#### [About this task]
Could you output each line below exactly as it appears, excluding any pictures?

#### [Given data]

= Beginning of Section =

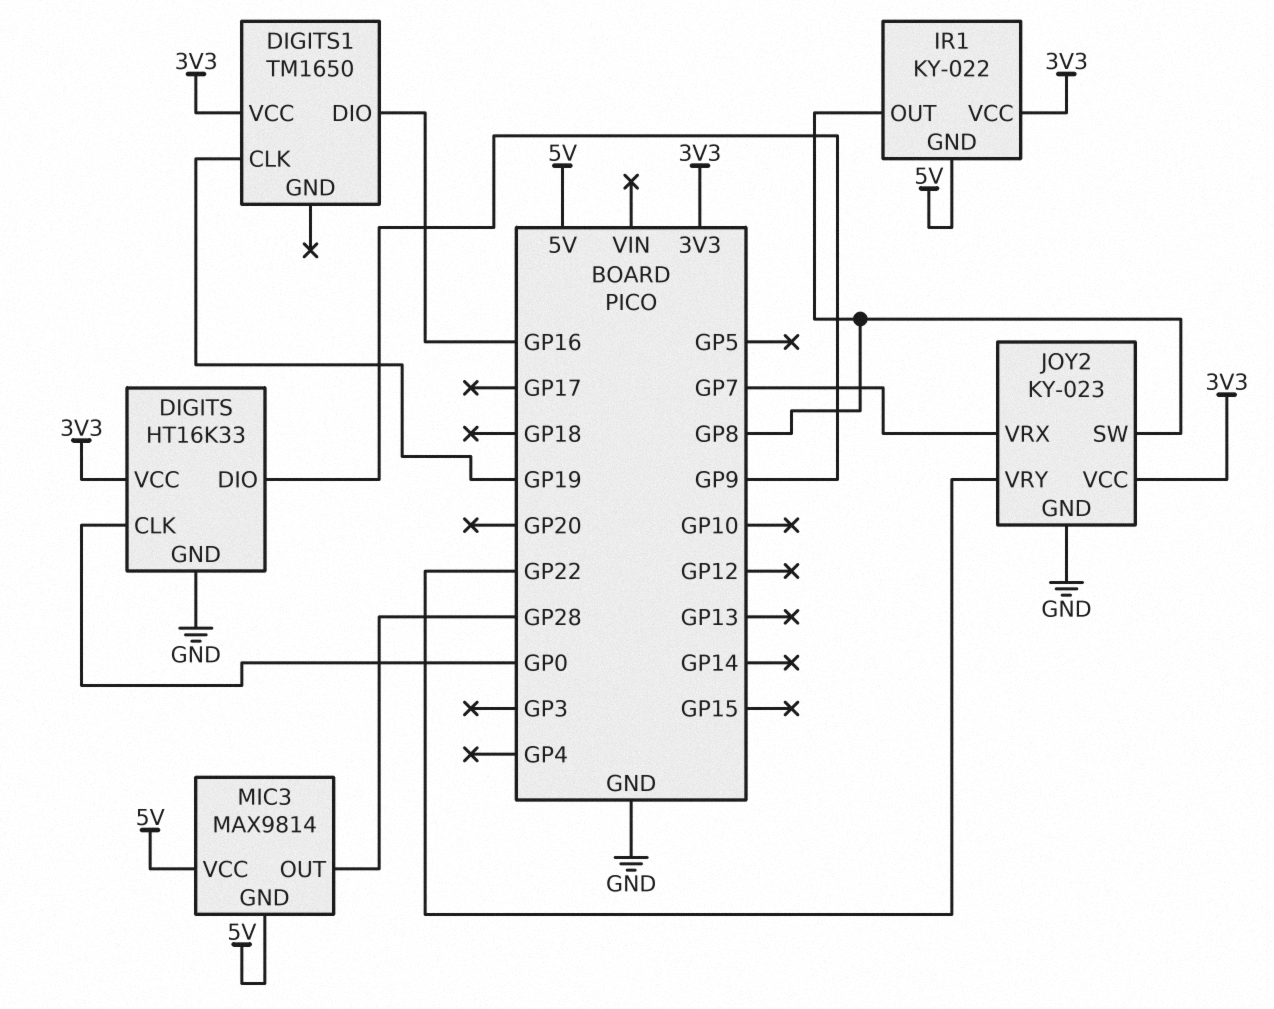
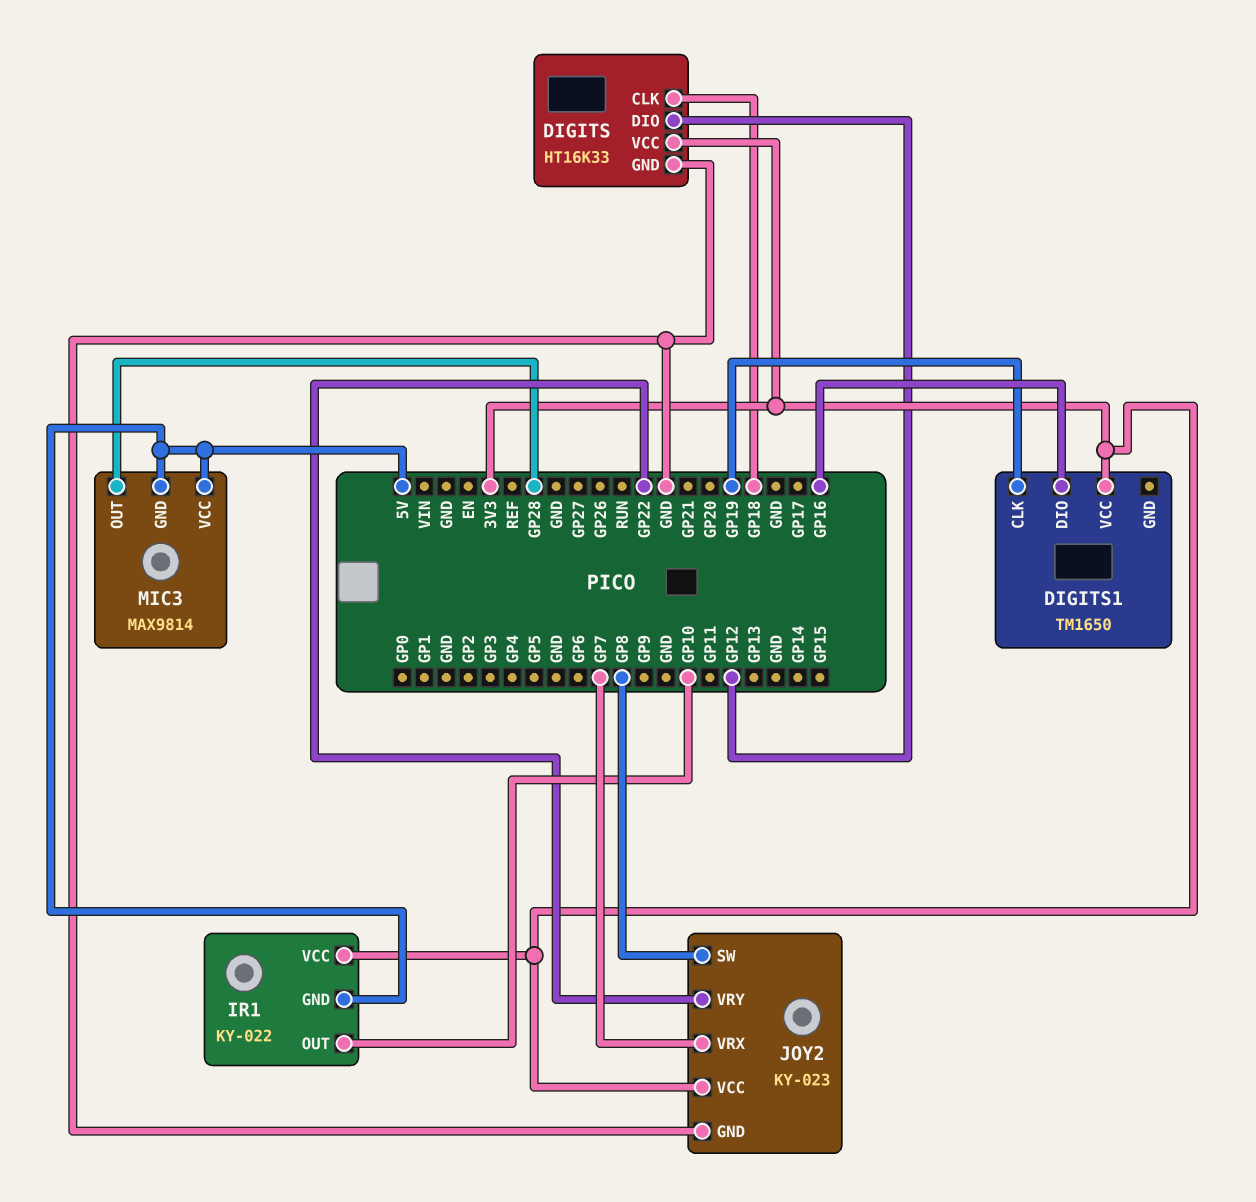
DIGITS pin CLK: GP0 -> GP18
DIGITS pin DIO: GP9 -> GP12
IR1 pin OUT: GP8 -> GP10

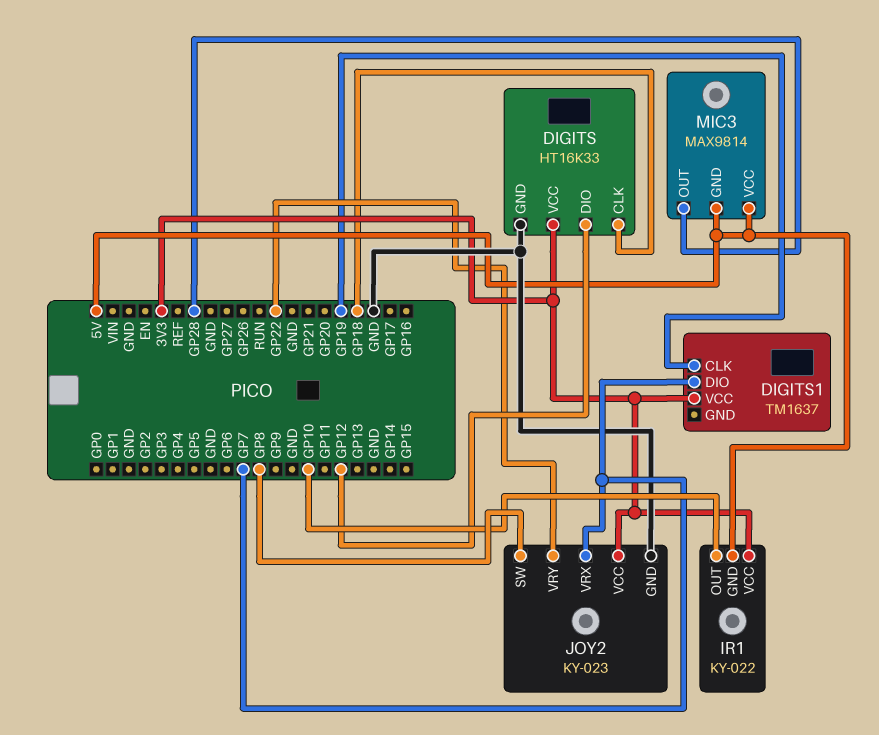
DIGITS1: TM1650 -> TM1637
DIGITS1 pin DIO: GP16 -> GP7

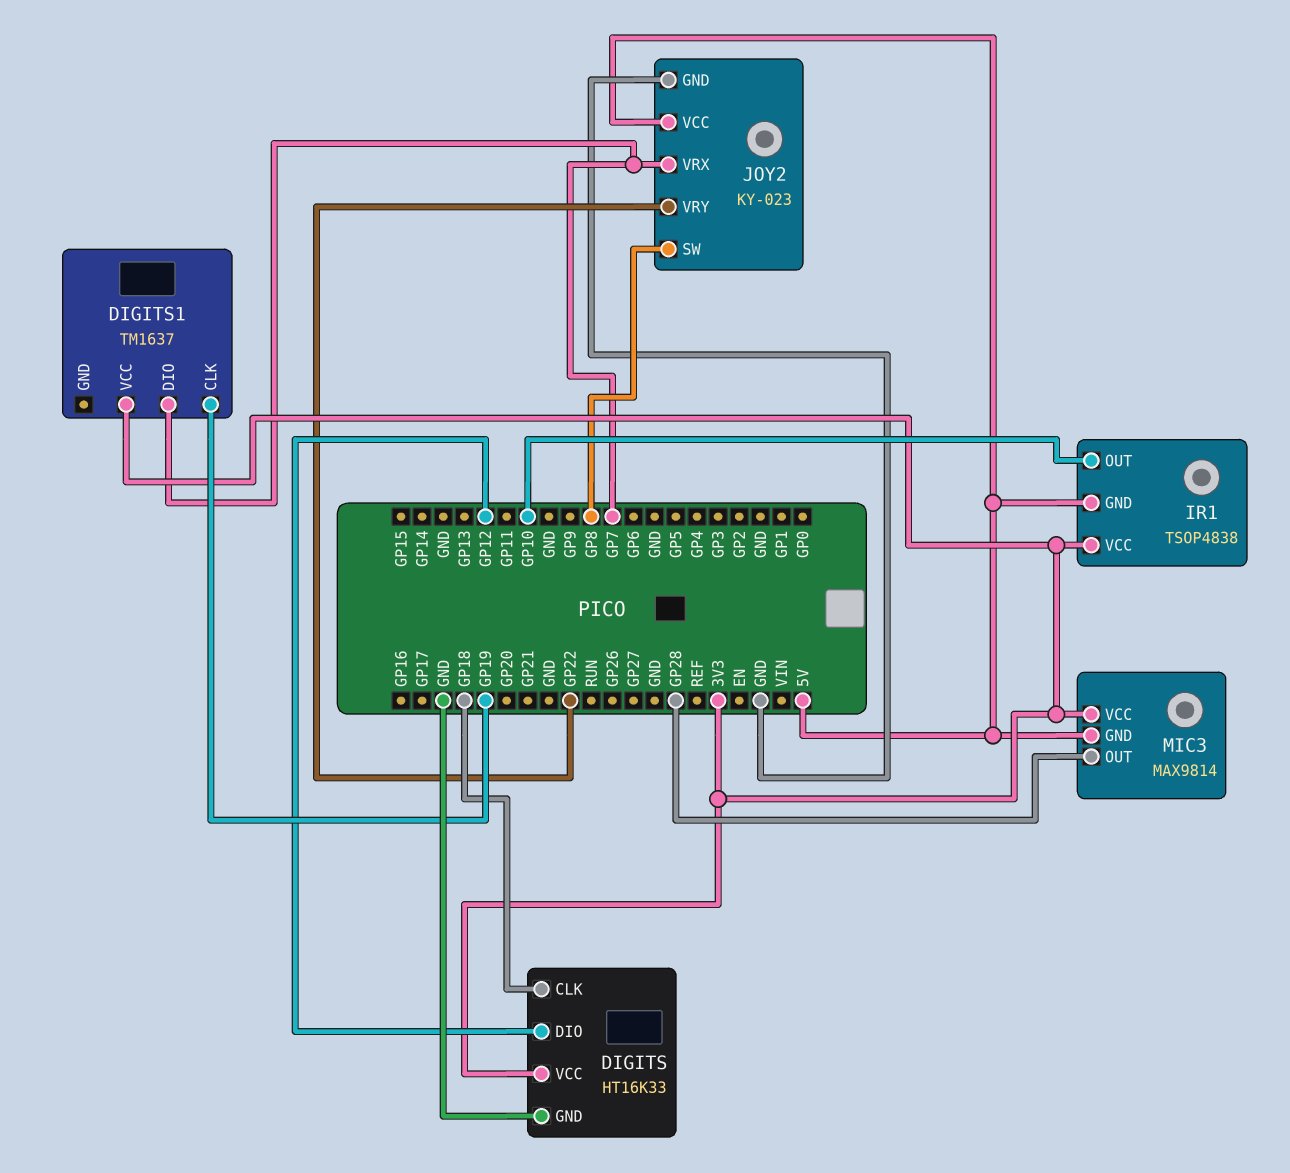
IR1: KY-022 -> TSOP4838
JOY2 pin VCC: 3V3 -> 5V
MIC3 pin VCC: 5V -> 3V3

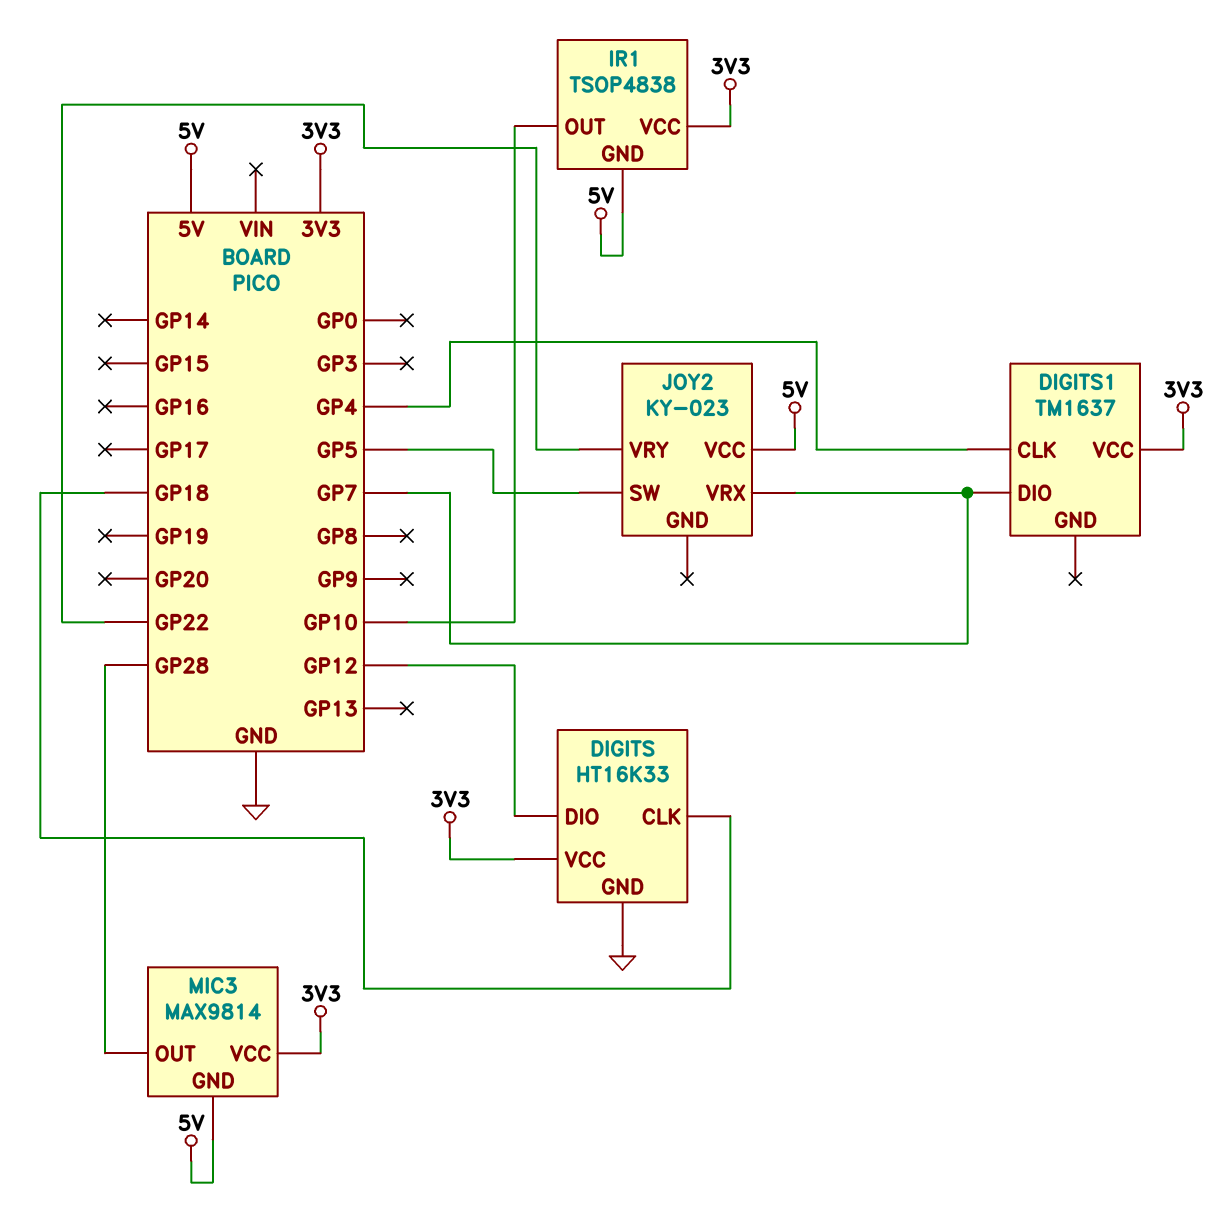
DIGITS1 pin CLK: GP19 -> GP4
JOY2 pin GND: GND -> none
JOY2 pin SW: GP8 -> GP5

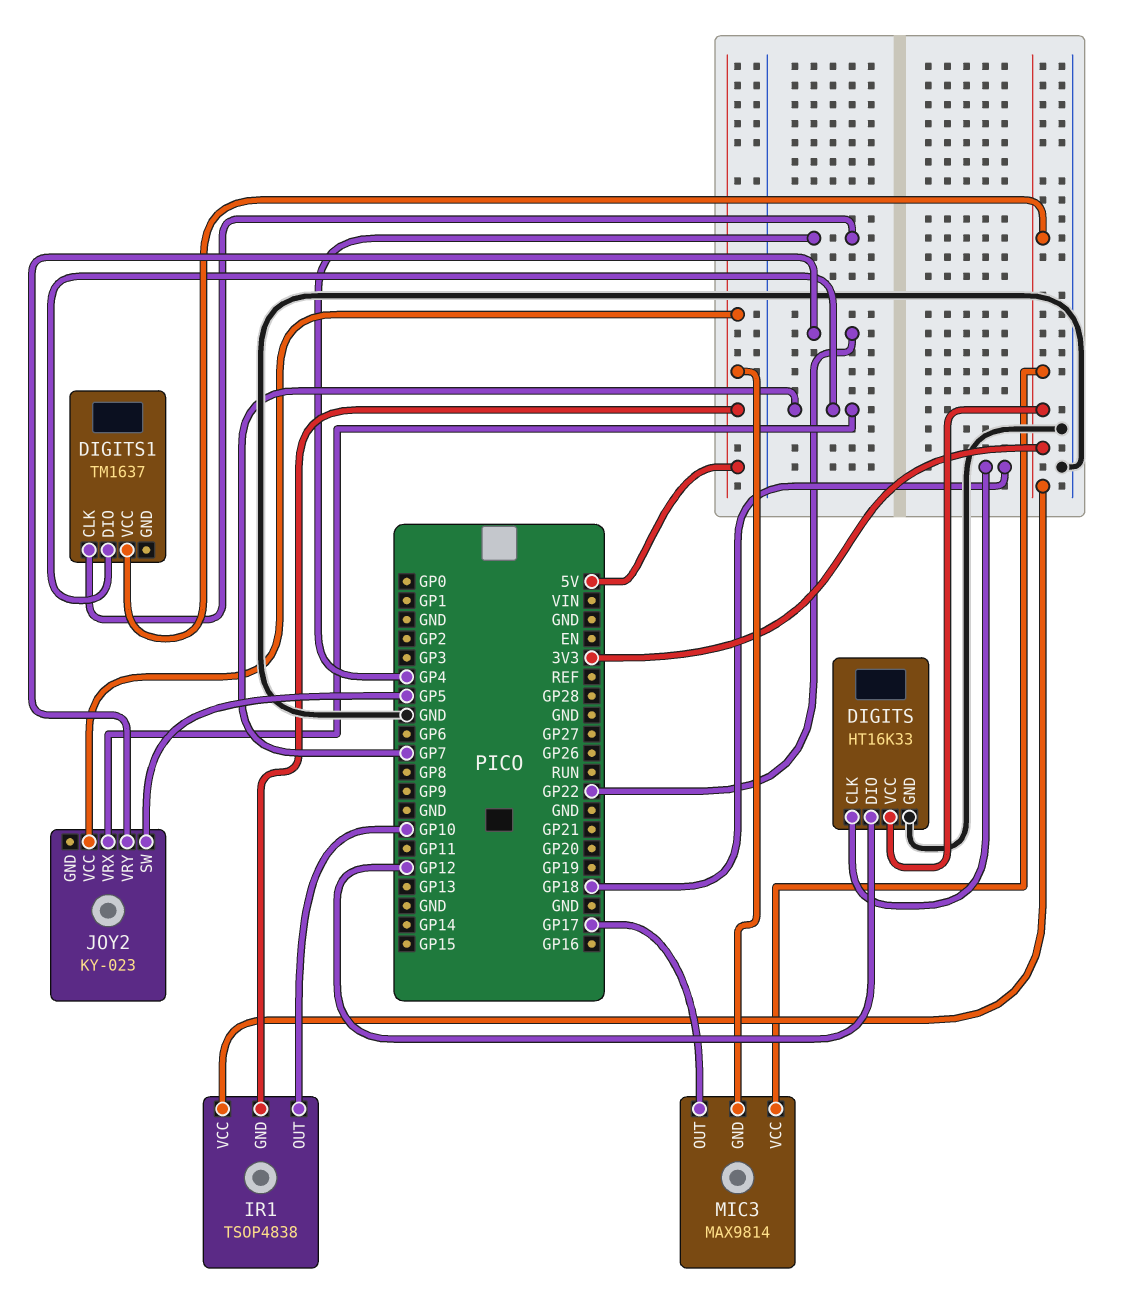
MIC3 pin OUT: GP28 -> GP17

= End of Section =

#### [Answer below]
DIGITS pin CLK: GP0 -> GP18
DIGITS pin DIO: GP9 -> GP12
IR1 pin OUT: GP8 -> GP10

DIGITS1: TM1650 -> TM1637
DIGITS1 pin DIO: GP16 -> GP7

IR1: KY-022 -> TSOP4838
JOY2 pin VCC: 3V3 -> 5V
MIC3 pin VCC: 5V -> 3V3

DIGITS1 pin CLK: GP19 -> GP4
JOY2 pin GND: GND -> none
JOY2 pin SW: GP8 -> GP5

MIC3 pin OUT: GP28 -> GP17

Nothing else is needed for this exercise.